Would you return the data exactly as given, except for its pictures?

*** Record extracts Section Begins ***

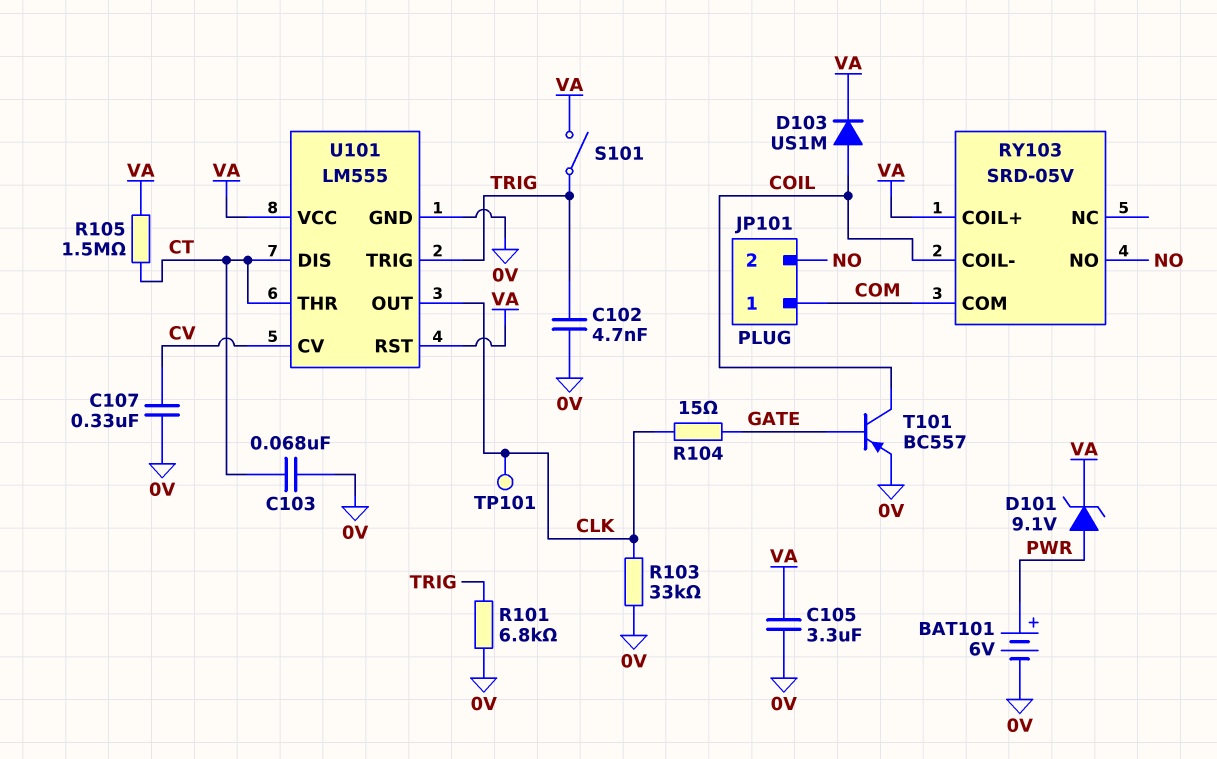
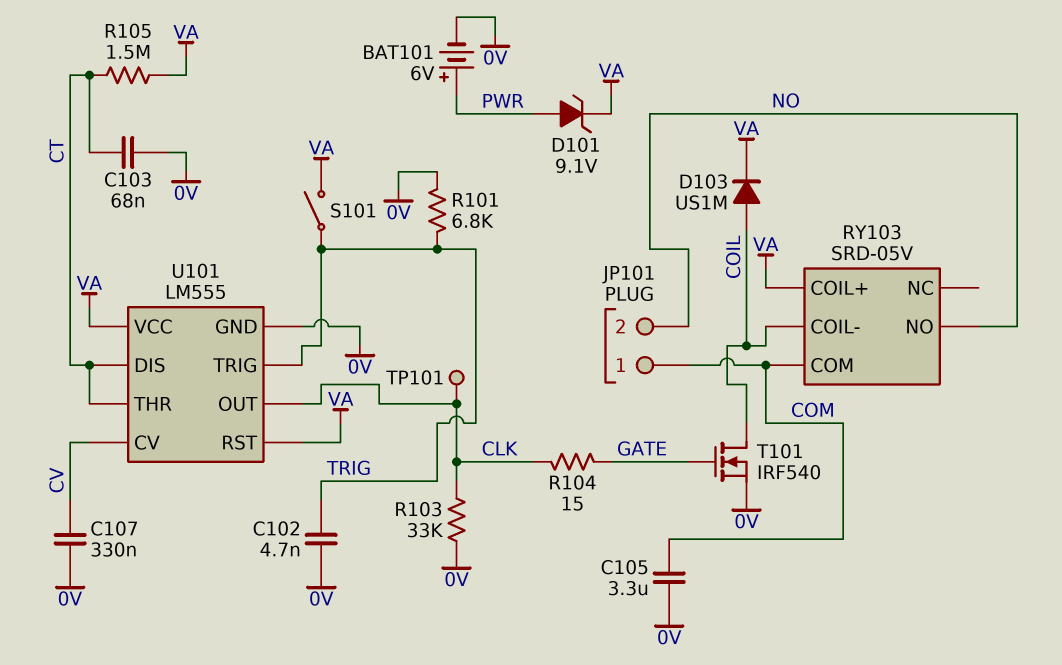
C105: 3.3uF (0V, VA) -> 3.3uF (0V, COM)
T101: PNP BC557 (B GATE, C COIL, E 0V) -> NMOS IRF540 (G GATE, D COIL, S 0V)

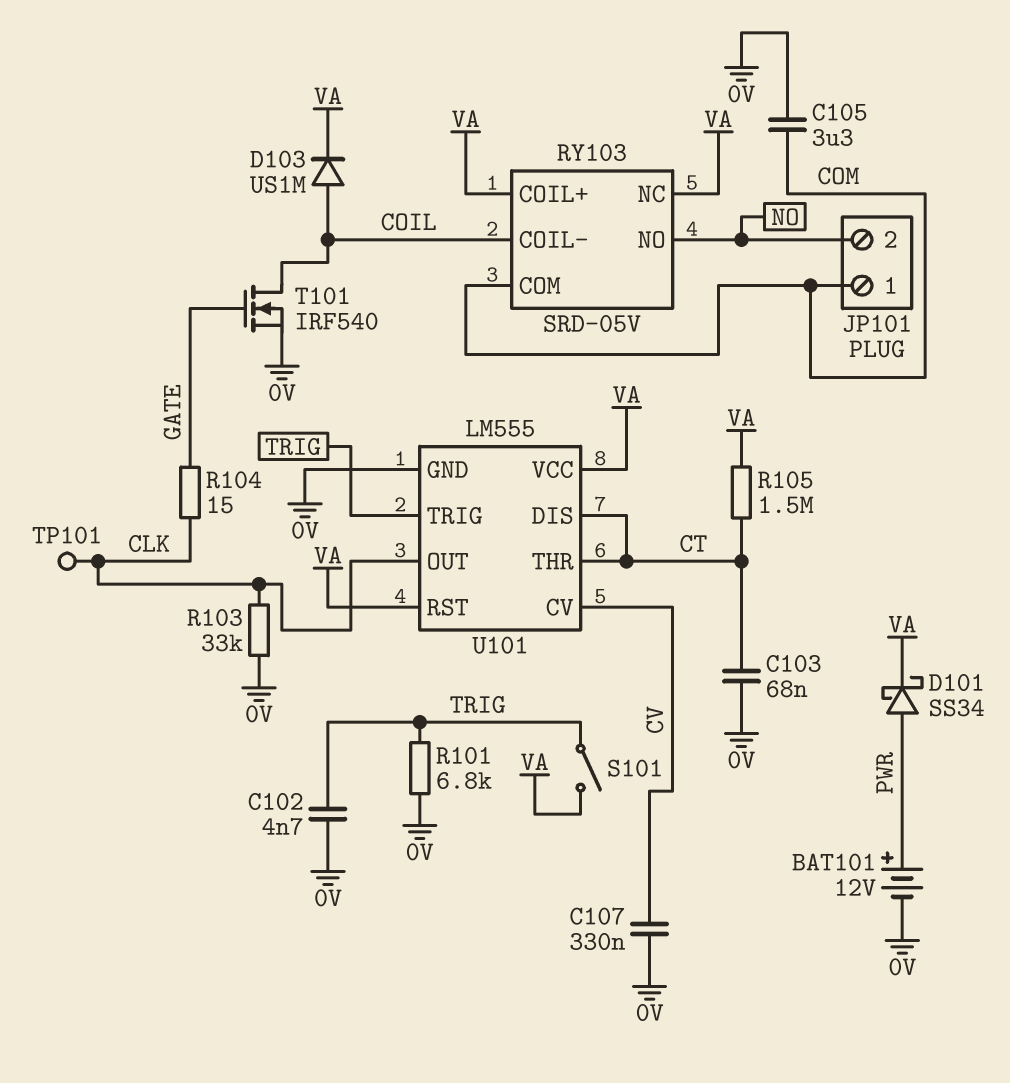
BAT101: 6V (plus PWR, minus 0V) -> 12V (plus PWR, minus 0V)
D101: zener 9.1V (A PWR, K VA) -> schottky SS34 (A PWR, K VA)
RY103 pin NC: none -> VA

*** Record extracts Section Ends ***

- **Output of the exercise**
C105: 3.3uF (0V, VA) -> 3.3uF (0V, COM)
T101: PNP BC557 (B GATE, C COIL, E 0V) -> NMOS IRF540 (G GATE, D COIL, S 0V)

BAT101: 6V (plus PWR, minus 0V) -> 12V (plus PWR, minus 0V)
D101: zener 9.1V (A PWR, K VA) -> schottky SS34 (A PWR, K VA)
RY103 pin NC: none -> VA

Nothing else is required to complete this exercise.